Object tracking records:

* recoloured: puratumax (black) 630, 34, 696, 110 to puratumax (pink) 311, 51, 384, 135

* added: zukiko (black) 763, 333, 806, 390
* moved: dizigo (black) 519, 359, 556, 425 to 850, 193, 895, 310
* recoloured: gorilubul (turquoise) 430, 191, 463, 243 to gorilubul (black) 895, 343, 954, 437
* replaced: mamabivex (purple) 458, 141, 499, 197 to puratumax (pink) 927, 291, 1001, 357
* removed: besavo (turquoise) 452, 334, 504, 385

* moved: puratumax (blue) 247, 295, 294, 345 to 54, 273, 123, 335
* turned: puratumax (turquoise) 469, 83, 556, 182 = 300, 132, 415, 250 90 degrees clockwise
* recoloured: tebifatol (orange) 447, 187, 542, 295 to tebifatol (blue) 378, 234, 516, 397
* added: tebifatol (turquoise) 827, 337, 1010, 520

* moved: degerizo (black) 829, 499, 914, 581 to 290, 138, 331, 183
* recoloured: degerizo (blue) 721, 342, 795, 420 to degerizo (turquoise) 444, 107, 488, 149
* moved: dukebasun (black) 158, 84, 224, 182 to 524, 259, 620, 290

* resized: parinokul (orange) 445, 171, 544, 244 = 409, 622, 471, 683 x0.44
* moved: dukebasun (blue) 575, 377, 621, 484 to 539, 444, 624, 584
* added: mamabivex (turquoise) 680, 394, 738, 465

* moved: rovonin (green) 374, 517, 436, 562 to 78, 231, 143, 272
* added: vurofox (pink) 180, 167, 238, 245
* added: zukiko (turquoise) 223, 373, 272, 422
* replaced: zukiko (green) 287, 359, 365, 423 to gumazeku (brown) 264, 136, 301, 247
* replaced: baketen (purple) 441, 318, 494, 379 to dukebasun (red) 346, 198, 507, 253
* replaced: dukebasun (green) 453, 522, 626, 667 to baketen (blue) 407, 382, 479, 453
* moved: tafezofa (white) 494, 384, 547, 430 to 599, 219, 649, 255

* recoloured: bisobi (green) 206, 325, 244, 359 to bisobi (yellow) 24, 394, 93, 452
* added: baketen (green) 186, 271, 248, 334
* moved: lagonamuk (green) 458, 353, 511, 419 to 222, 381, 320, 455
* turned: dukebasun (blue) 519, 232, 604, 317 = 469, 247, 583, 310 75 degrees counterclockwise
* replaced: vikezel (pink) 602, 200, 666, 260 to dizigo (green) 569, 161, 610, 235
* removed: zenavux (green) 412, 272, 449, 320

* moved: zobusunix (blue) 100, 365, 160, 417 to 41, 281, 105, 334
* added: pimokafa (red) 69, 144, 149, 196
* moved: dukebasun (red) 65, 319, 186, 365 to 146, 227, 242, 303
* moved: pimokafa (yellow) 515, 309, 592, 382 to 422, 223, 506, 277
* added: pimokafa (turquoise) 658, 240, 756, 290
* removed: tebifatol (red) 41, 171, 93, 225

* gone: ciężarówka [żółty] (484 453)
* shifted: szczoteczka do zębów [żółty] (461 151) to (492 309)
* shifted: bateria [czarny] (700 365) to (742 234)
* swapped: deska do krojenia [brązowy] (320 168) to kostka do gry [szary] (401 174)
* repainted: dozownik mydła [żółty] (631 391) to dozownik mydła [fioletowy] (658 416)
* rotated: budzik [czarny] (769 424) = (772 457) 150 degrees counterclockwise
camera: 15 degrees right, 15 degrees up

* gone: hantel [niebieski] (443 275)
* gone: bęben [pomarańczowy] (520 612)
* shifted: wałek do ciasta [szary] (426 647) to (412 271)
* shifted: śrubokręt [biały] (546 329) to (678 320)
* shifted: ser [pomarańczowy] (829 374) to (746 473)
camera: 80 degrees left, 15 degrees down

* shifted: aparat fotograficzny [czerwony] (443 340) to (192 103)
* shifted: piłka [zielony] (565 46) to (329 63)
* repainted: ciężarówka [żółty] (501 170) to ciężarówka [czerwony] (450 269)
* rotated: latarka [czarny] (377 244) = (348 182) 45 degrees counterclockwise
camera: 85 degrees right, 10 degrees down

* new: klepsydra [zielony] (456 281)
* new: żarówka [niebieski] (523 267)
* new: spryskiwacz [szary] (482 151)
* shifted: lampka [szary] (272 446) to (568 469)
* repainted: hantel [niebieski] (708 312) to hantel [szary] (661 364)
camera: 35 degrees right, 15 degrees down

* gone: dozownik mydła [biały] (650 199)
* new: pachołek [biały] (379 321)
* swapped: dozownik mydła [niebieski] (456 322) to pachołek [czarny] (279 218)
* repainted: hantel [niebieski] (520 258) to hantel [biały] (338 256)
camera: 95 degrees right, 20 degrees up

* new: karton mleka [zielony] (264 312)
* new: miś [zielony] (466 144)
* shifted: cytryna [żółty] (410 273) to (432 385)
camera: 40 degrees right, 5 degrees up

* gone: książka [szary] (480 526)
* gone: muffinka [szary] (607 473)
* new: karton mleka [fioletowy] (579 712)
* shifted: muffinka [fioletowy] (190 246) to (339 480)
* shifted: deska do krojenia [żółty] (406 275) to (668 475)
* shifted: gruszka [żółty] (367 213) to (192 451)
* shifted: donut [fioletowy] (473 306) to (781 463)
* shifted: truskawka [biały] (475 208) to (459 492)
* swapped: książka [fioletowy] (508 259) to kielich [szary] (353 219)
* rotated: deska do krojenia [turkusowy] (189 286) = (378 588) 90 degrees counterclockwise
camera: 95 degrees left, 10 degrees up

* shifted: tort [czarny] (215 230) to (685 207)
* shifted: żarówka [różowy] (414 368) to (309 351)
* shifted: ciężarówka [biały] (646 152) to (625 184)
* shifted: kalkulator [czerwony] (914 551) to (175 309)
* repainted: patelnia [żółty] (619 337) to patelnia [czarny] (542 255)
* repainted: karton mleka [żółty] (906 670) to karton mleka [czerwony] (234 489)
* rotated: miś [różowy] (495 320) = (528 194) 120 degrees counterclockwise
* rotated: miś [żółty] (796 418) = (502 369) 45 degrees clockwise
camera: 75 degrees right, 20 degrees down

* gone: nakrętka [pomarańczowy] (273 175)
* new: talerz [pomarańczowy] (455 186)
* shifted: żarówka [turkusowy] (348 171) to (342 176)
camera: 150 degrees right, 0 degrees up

- What to work on -
Transcribe every entry word for word.

- Answer -
* recoloured: puratumax (black) 630, 34, 696, 110 to puratumax (pink) 311, 51, 384, 135

* added: zukiko (black) 763, 333, 806, 390
* moved: dizigo (black) 519, 359, 556, 425 to 850, 193, 895, 310
* recoloured: gorilubul (turquoise) 430, 191, 463, 243 to gorilubul (black) 895, 343, 954, 437
* replaced: mamabivex (purple) 458, 141, 499, 197 to puratumax (pink) 927, 291, 1001, 357
* removed: besavo (turquoise) 452, 334, 504, 385

* moved: puratumax (blue) 247, 295, 294, 345 to 54, 273, 123, 335
* turned: puratumax (turquoise) 469, 83, 556, 182 = 300, 132, 415, 250 90 degrees clockwise
* recoloured: tebifatol (orange) 447, 187, 542, 295 to tebifatol (blue) 378, 234, 516, 397
* added: tebifatol (turquoise) 827, 337, 1010, 520

* moved: degerizo (black) 829, 499, 914, 581 to 290, 138, 331, 183
* recoloured: degerizo (blue) 721, 342, 795, 420 to degerizo (turquoise) 444, 107, 488, 149
* moved: dukebasun (black) 158, 84, 224, 182 to 524, 259, 620, 290

* resized: parinokul (orange) 445, 171, 544, 244 = 409, 622, 471, 683 x0.44
* moved: dukebasun (blue) 575, 377, 621, 484 to 539, 444, 624, 584
* added: mamabivex (turquoise) 680, 394, 738, 465

* moved: rovonin (green) 374, 517, 436, 562 to 78, 231, 143, 272
* added: vurofox (pink) 180, 167, 238, 245
* added: zukiko (turquoise) 223, 373, 272, 422
* replaced: zukiko (green) 287, 359, 365, 423 to gumazeku (brown) 264, 136, 301, 247
* replaced: baketen (purple) 441, 318, 494, 379 to dukebasun (red) 346, 198, 507, 253
* replaced: dukebasun (green) 453, 522, 626, 667 to baketen (blue) 407, 382, 479, 453
* moved: tafezofa (white) 494, 384, 547, 430 to 599, 219, 649, 255

* recoloured: bisobi (green) 206, 325, 244, 359 to bisobi (yellow) 24, 394, 93, 452
* added: baketen (green) 186, 271, 248, 334
* moved: lagonamuk (green) 458, 353, 511, 419 to 222, 381, 320, 455
* turned: dukebasun (blue) 519, 232, 604, 317 = 469, 247, 583, 310 75 degrees counterclockwise
* replaced: vikezel (pink) 602, 200, 666, 260 to dizigo (green) 569, 161, 610, 235
* removed: zenavux (green) 412, 272, 449, 320

* moved: zobusunix (blue) 100, 365, 160, 417 to 41, 281, 105, 334
* added: pimokafa (red) 69, 144, 149, 196
* moved: dukebasun (red) 65, 319, 186, 365 to 146, 227, 242, 303
* moved: pimokafa (yellow) 515, 309, 592, 382 to 422, 223, 506, 277
* added: pimokafa (turquoise) 658, 240, 756, 290
* removed: tebifatol (red) 41, 171, 93, 225

* gone: ciężarówka [żółty] (484 453)
* shifted: szczoteczka do zębów [żółty] (461 151) to (492 309)
* shifted: bateria [czarny] (700 365) to (742 234)
* swapped: deska do krojenia [brązowy] (320 168) to kostka do gry [szary] (401 174)
* repainted: dozownik mydła [żółty] (631 391) to dozownik mydła [fioletowy] (658 416)
* rotated: budzik [czarny] (769 424) = (772 457) 150 degrees counterclockwise
camera: 15 degrees right, 15 degrees up

* gone: hantel [niebieski] (443 275)
* gone: bęben [pomarańczowy] (520 612)
* shifted: wałek do ciasta [szary] (426 647) to (412 271)
* shifted: śrubokręt [biały] (546 329) to (678 320)
* shifted: ser [pomarańczowy] (829 374) to (746 473)
camera: 80 degrees left, 15 degrees down

* shifted: aparat fotograficzny [czerwony] (443 340) to (192 103)
* shifted: piłka [zielony] (565 46) to (329 63)
* repainted: ciężarówka [żółty] (501 170) to ciężarówka [czerwony] (450 269)
* rotated: latarka [czarny] (377 244) = (348 182) 45 degrees counterclockwise
camera: 85 degrees right, 10 degrees down

* new: klepsydra [zielony] (456 281)
* new: żarówka [niebieski] (523 267)
* new: spryskiwacz [szary] (482 151)
* shifted: lampka [szary] (272 446) to (568 469)
* repainted: hantel [niebieski] (708 312) to hantel [szary] (661 364)
camera: 35 degrees right, 15 degrees down

* gone: dozownik mydła [biały] (650 199)
* new: pachołek [biały] (379 321)
* swapped: dozownik mydła [niebieski] (456 322) to pachołek [czarny] (279 218)
* repainted: hantel [niebieski] (520 258) to hantel [biały] (338 256)
camera: 95 degrees right, 20 degrees up

* new: karton mleka [zielony] (264 312)
* new: miś [zielony] (466 144)
* shifted: cytryna [żółty] (410 273) to (432 385)
camera: 40 degrees right, 5 degrees up

* gone: książka [szary] (480 526)
* gone: muffinka [szary] (607 473)
* new: karton mleka [fioletowy] (579 712)
* shifted: muffinka [fioletowy] (190 246) to (339 480)
* shifted: deska do krojenia [żółty] (406 275) to (668 475)
* shifted: gruszka [żółty] (367 213) to (192 451)
* shifted: donut [fioletowy] (473 306) to (781 463)
* shifted: truskawka [biały] (475 208) to (459 492)
* swapped: książka [fioletowy] (508 259) to kielich [szary] (353 219)
* rotated: deska do krojenia [turkusowy] (189 286) = (378 588) 90 degrees counterclockwise
camera: 95 degrees left, 10 degrees up

* shifted: tort [czarny] (215 230) to (685 207)
* shifted: żarówka [różowy] (414 368) to (309 351)
* shifted: ciężarówka [biały] (646 152) to (625 184)
* shifted: kalkulator [czerwony] (914 551) to (175 309)
* repainted: patelnia [żółty] (619 337) to patelnia [czarny] (542 255)
* repainted: karton mleka [żółty] (906 670) to karton mleka [czerwony] (234 489)
* rotated: miś [różowy] (495 320) = (528 194) 120 degrees counterclockwise
* rotated: miś [żółty] (796 418) = (502 369) 45 degrees clockwise
camera: 75 degrees right, 20 degrees down

* gone: nakrętka [pomarańczowy] (273 175)
* new: talerz [pomarańczowy] (455 186)
* shifted: żarówka [turkusowy] (348 171) to (342 176)
camera: 150 degrees right, 0 degrees up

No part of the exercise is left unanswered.